- Exercise:
Every line from the one holding "now: Hut/weiß" to the end of the entries should be repeated exactly, with the pictures left out.

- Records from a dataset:
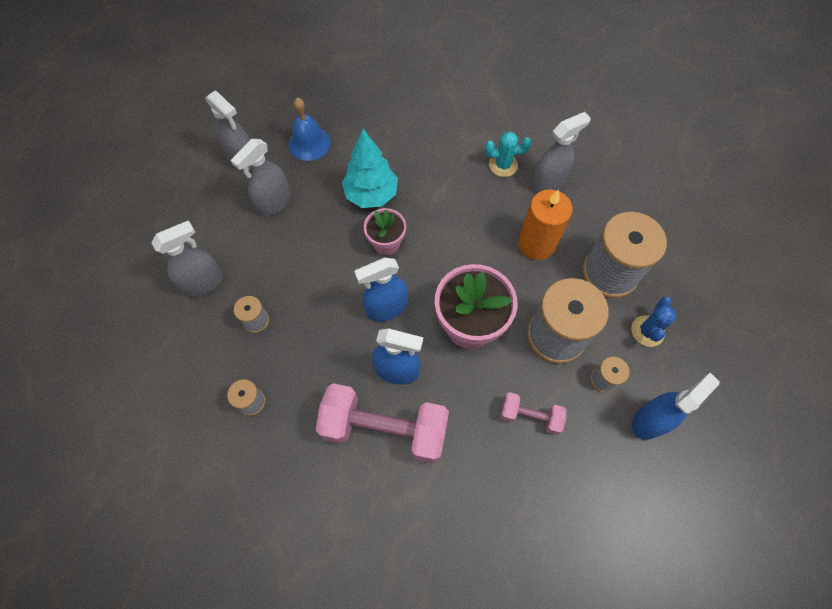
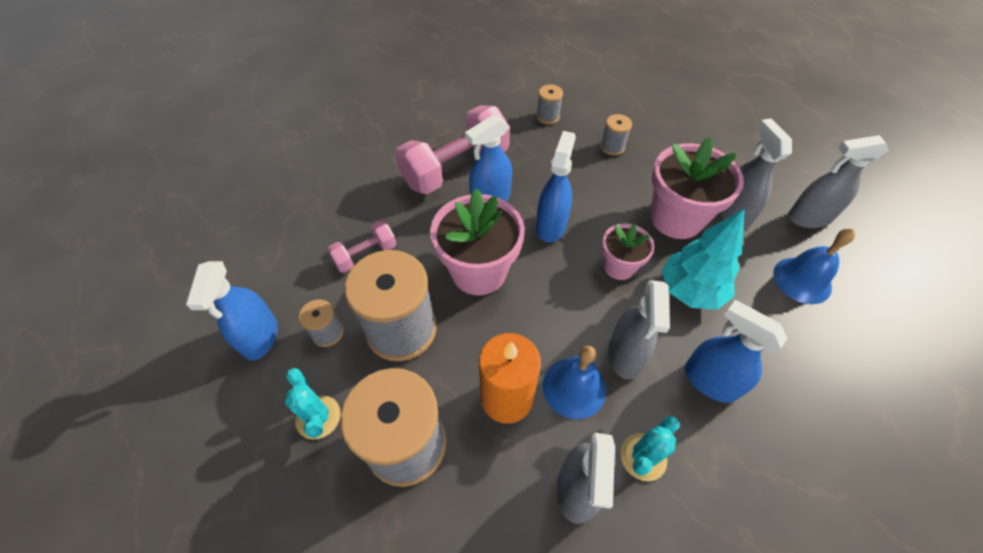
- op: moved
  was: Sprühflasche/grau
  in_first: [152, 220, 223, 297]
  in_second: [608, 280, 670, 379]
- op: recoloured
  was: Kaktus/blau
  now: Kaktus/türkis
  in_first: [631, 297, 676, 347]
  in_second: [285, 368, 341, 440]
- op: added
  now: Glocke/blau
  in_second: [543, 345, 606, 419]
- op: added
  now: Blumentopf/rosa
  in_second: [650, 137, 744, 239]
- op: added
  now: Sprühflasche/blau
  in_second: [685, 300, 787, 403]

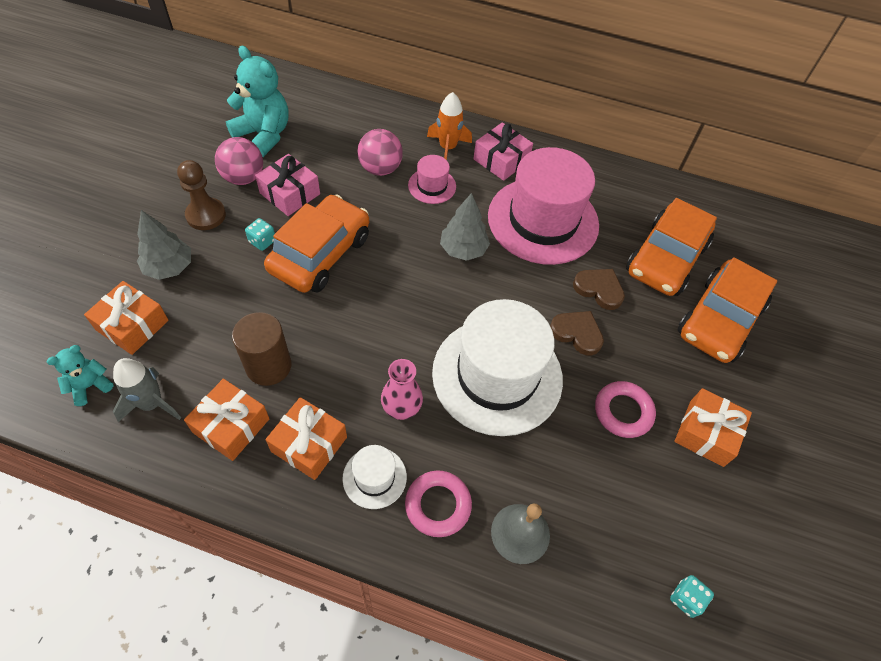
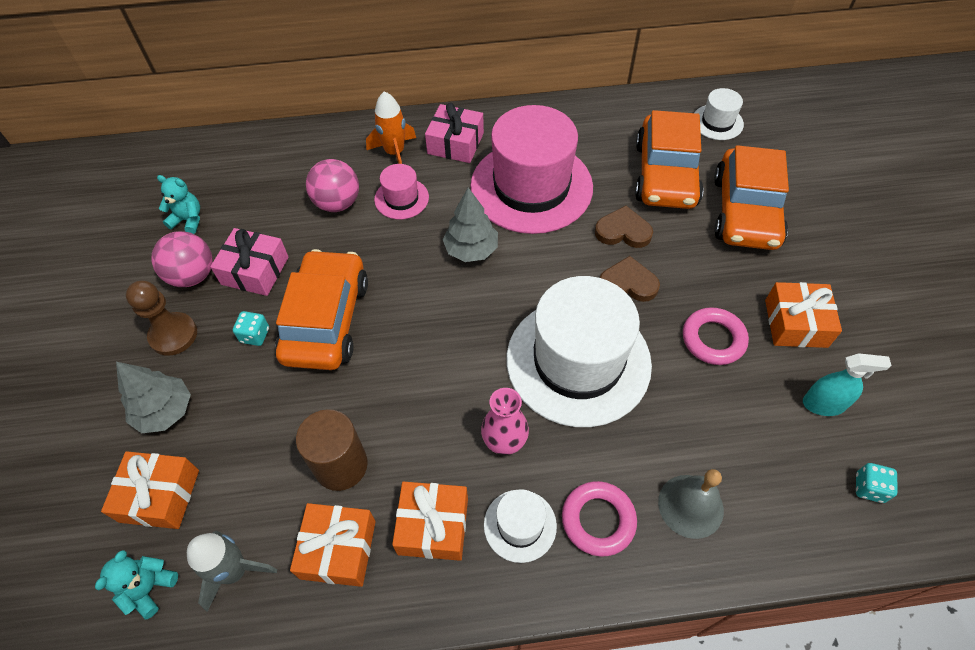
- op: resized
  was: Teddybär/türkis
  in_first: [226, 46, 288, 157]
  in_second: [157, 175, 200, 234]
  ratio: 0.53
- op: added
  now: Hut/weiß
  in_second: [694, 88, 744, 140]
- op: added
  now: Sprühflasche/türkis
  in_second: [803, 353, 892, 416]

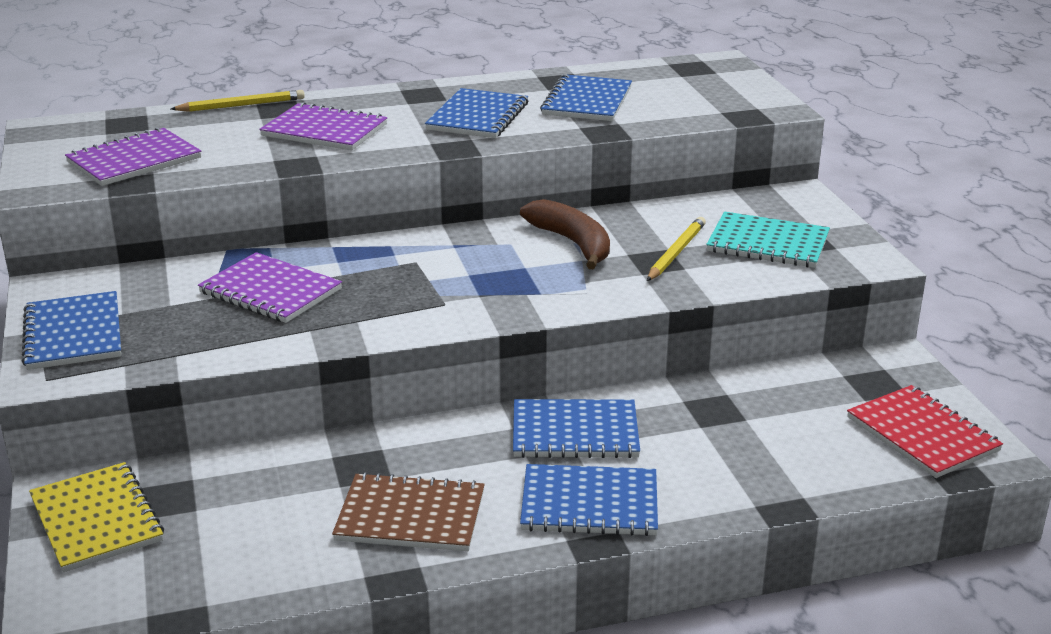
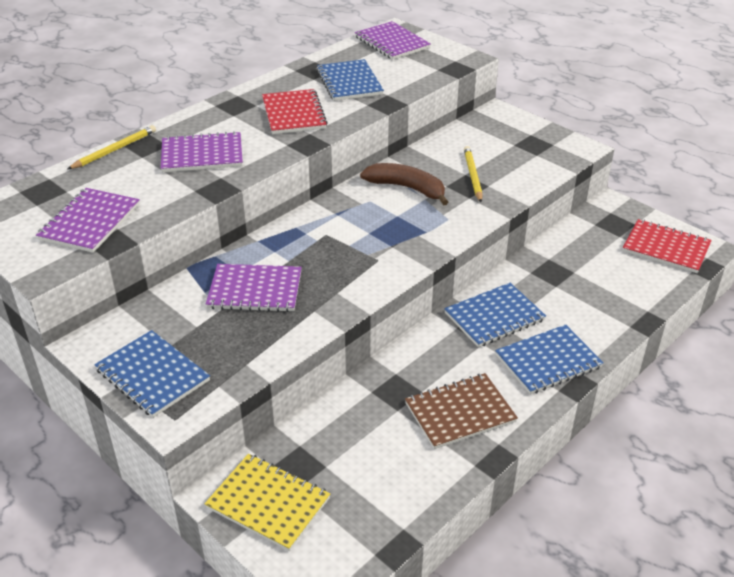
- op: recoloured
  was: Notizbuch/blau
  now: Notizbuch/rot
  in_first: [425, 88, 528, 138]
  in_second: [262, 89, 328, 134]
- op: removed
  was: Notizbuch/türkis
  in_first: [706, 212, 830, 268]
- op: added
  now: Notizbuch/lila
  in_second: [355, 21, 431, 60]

- Task response:
  now: Hut/weiß
  in_second: [694, 88, 744, 140]
- op: added
  now: Sprühflasche/türkis
  in_second: [803, 353, 892, 416]

- op: recoloured
  was: Notizbuch/blau
  now: Notizbuch/rot
  in_first: [425, 88, 528, 138]
  in_second: [262, 89, 328, 134]
- op: removed
  was: Notizbuch/türkis
  in_first: [706, 212, 830, 268]
- op: added
  now: Notizbuch/lila
  in_second: [355, 21, 431, 60]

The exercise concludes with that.